▶ _YOUR GOAL_
Below are some records. Say how many of their lines include the string "orange", giving only the number.

■ ■ ■ ■ ■ ■ ■

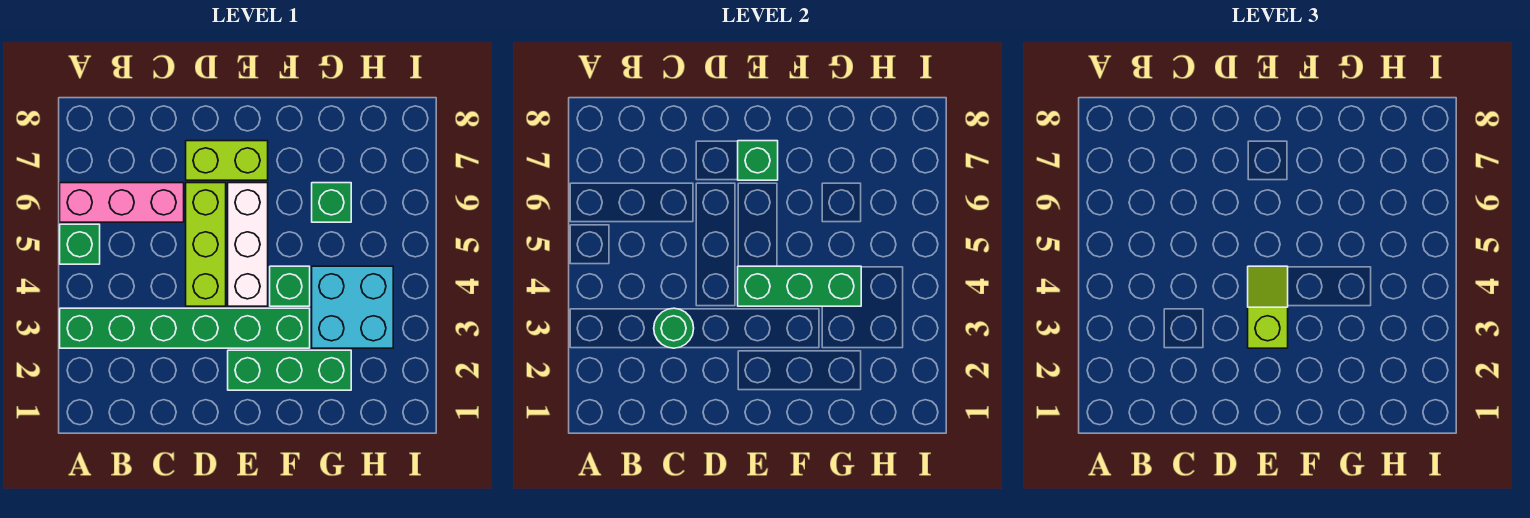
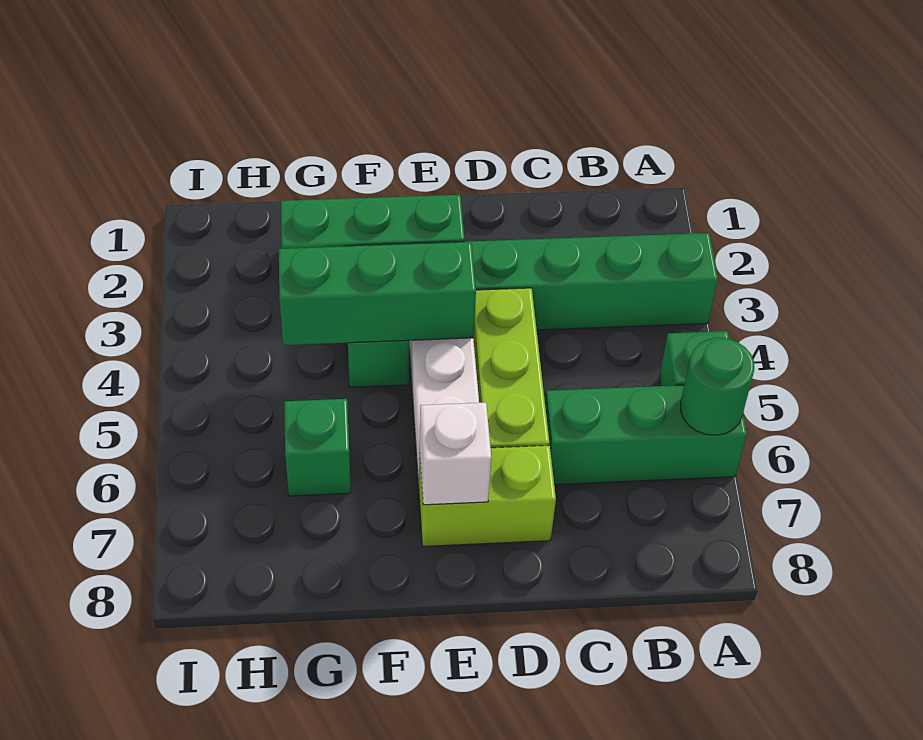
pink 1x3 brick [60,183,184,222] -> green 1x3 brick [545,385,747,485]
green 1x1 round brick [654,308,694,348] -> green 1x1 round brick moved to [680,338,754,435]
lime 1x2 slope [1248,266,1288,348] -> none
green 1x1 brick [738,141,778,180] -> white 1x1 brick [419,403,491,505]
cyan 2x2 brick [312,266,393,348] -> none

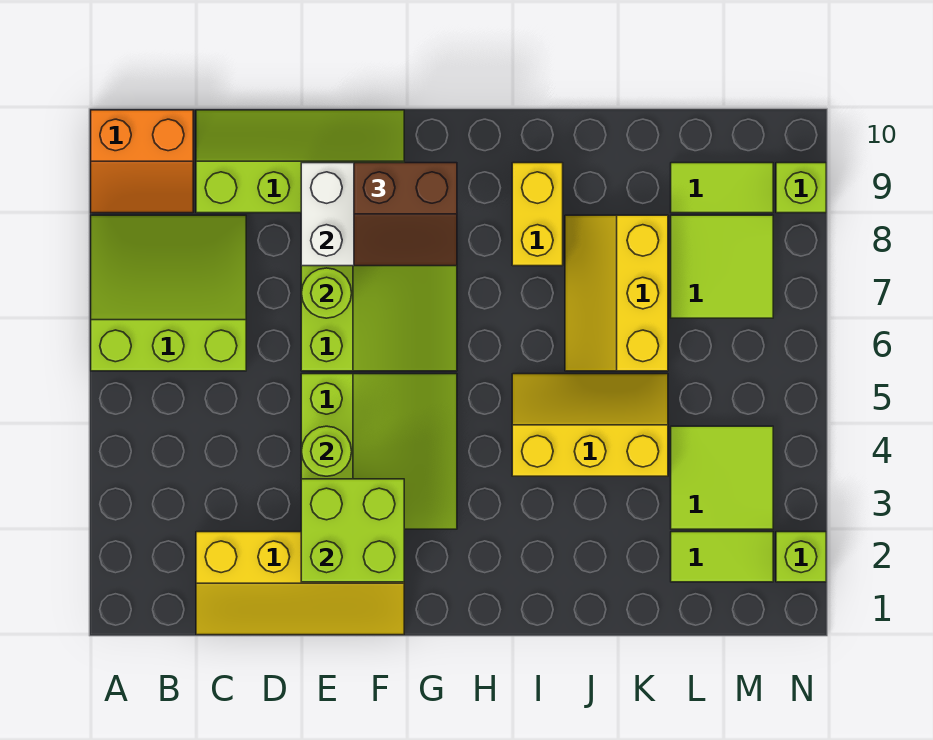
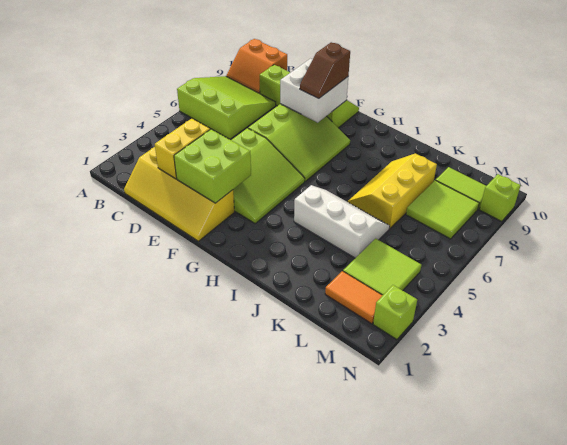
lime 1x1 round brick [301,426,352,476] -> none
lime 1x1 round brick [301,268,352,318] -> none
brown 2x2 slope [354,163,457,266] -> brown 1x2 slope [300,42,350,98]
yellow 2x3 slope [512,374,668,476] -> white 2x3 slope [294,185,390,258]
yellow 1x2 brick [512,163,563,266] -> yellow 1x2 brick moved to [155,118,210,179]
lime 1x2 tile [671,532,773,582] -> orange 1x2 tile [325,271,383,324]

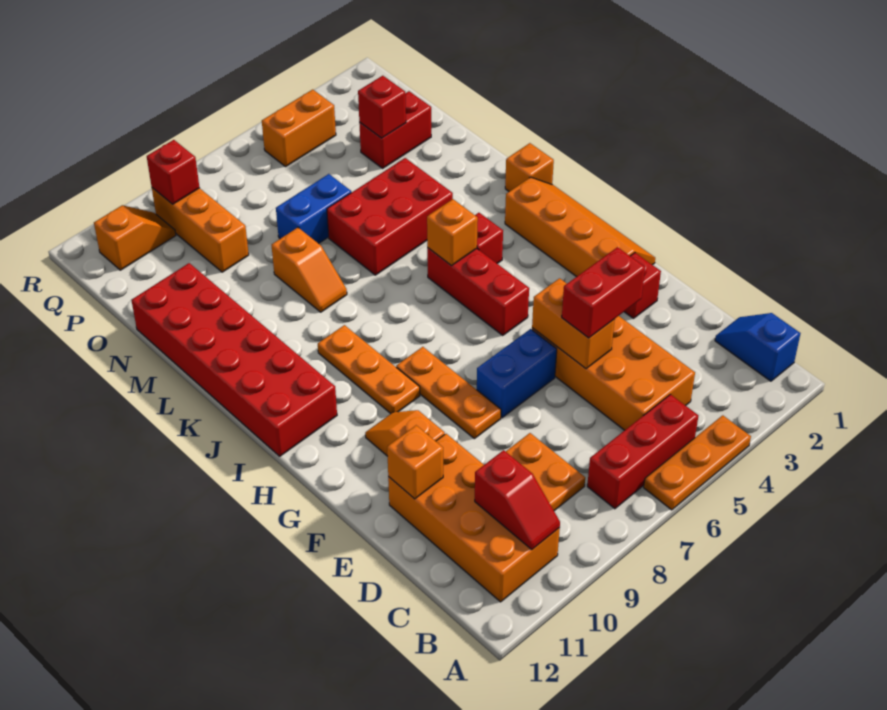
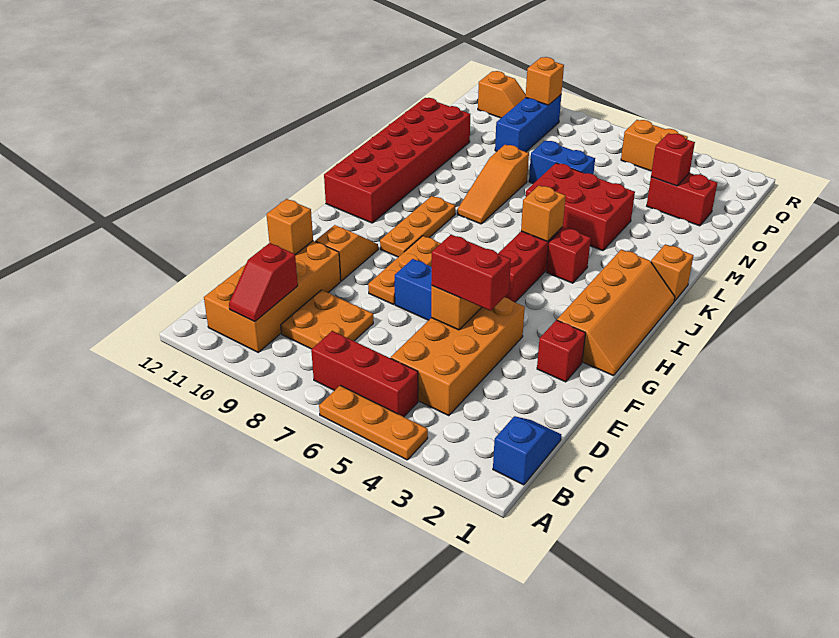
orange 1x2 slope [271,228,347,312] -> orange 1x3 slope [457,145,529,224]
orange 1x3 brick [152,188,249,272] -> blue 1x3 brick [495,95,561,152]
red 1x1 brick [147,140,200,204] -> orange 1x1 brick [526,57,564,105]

■ ■ ■ ■ ■ ■ ■

▶ _WRITTEN SOLUTION_
4